───── Extracted records

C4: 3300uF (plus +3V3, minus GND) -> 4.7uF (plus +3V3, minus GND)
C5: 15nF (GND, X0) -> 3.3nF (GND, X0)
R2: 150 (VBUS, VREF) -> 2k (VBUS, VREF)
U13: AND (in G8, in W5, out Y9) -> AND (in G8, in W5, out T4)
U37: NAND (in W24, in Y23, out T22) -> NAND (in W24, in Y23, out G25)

──────────
───── Extracted records

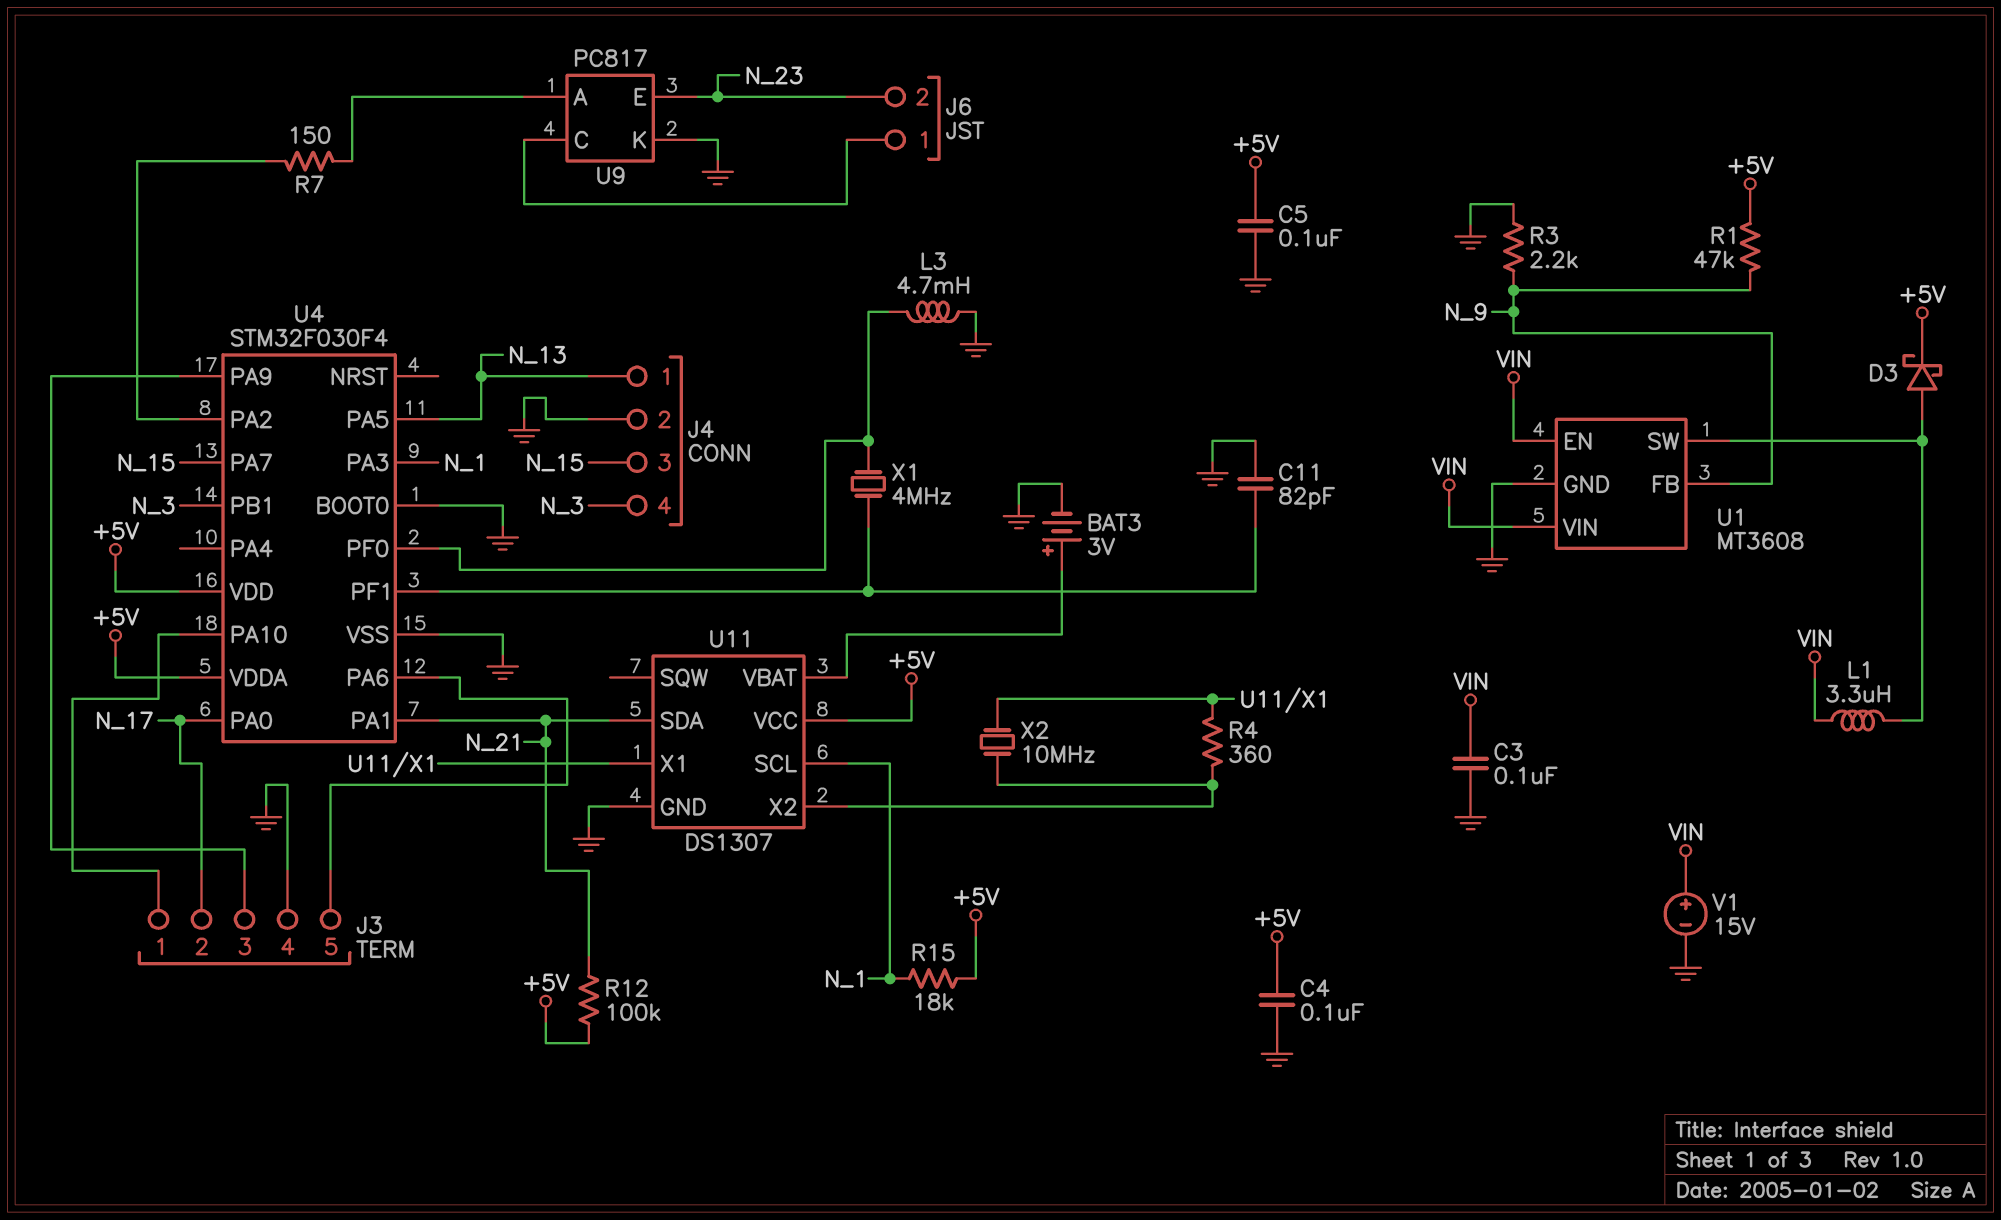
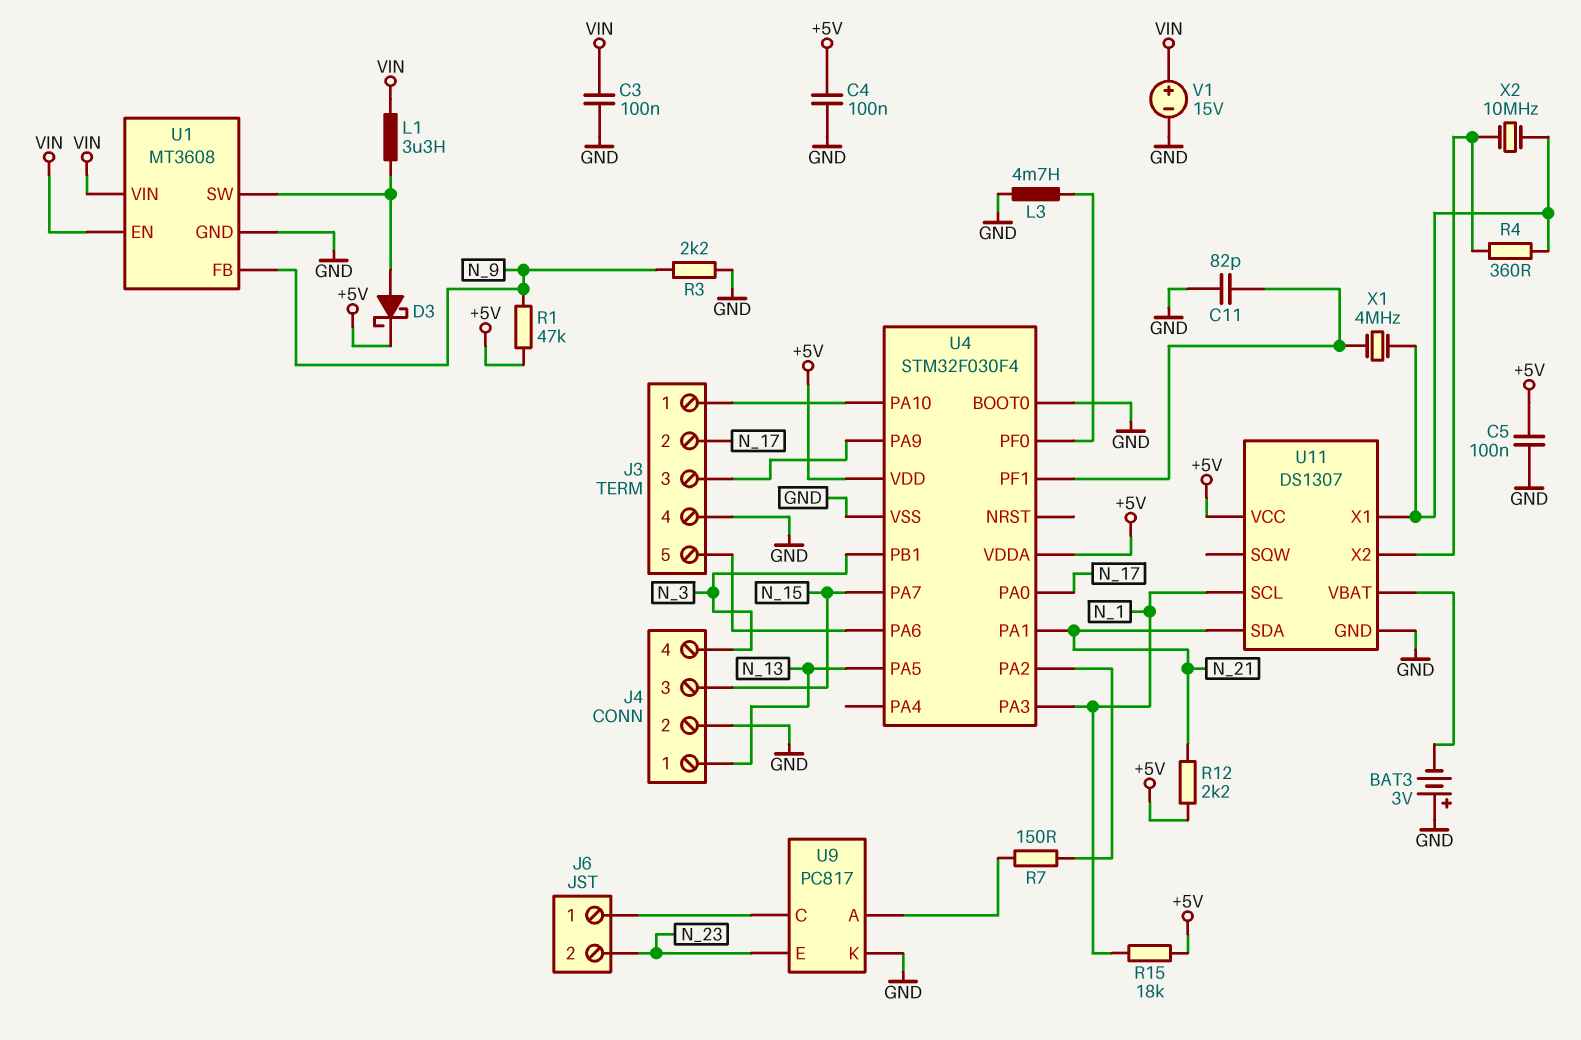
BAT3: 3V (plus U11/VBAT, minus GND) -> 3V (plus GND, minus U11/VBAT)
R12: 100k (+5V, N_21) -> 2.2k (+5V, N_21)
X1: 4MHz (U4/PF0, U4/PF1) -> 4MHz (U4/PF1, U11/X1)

──────────

Exercise:
All lines carrying the word "plus" must be copied from the data above.

Output for this task:
C4: 3300uF (plus +3V3, minus GND) -> 4.7uF (plus +3V3, minus GND)
BAT3: 3V (plus U11/VBAT, minus GND) -> 3V (plus GND, minus U11/VBAT)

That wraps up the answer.